THE PROBLEM:
Find the line with "building: none -> [210,161,249,183]" in the entries below, then reproduce it and every line after it down to and including the line with "building: [200,502,287,560] -> none", exactly.

RECORDED DATA:
%%

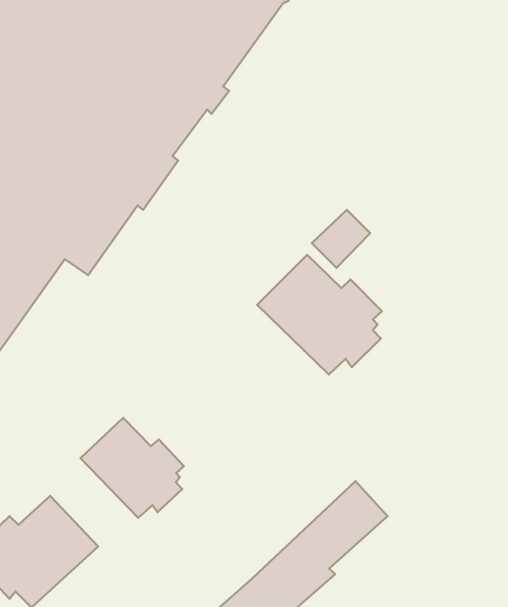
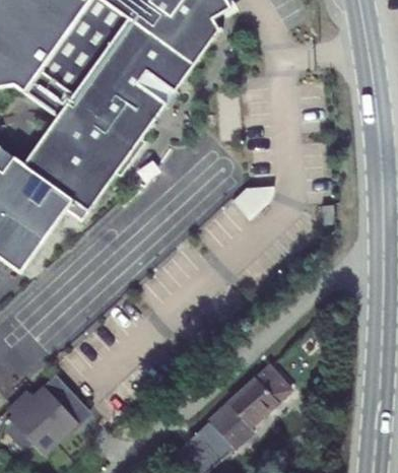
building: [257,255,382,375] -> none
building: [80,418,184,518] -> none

%%
%%

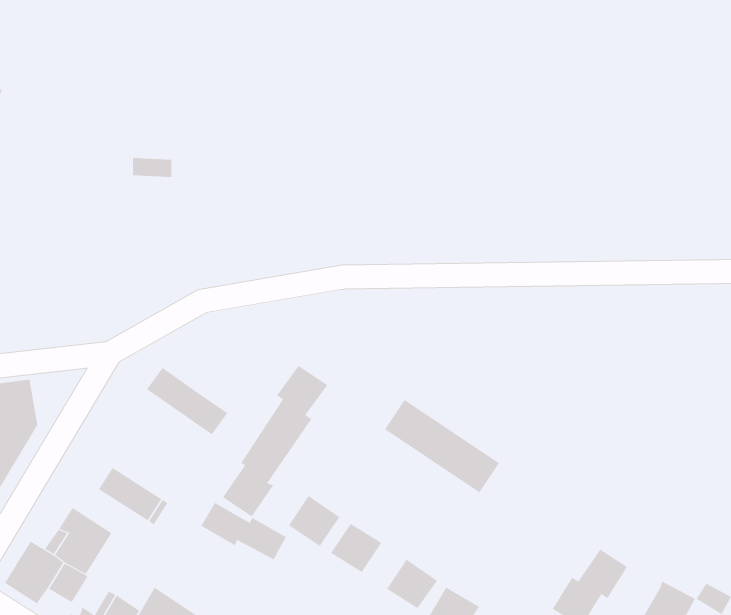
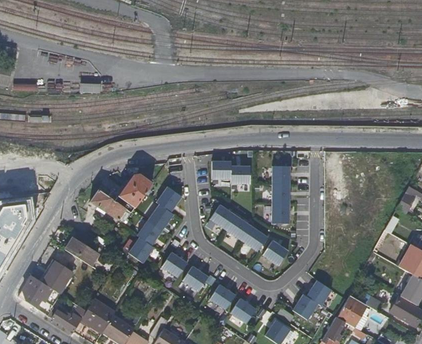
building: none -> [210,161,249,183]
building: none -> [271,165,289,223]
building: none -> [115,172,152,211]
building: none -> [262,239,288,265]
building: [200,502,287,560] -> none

%%
%%

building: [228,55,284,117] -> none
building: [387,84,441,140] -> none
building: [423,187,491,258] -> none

%%

EXPECTED ANSWER:
building: none -> [210,161,249,183]
building: none -> [271,165,289,223]
building: none -> [115,172,152,211]
building: none -> [262,239,288,265]
building: [200,502,287,560] -> none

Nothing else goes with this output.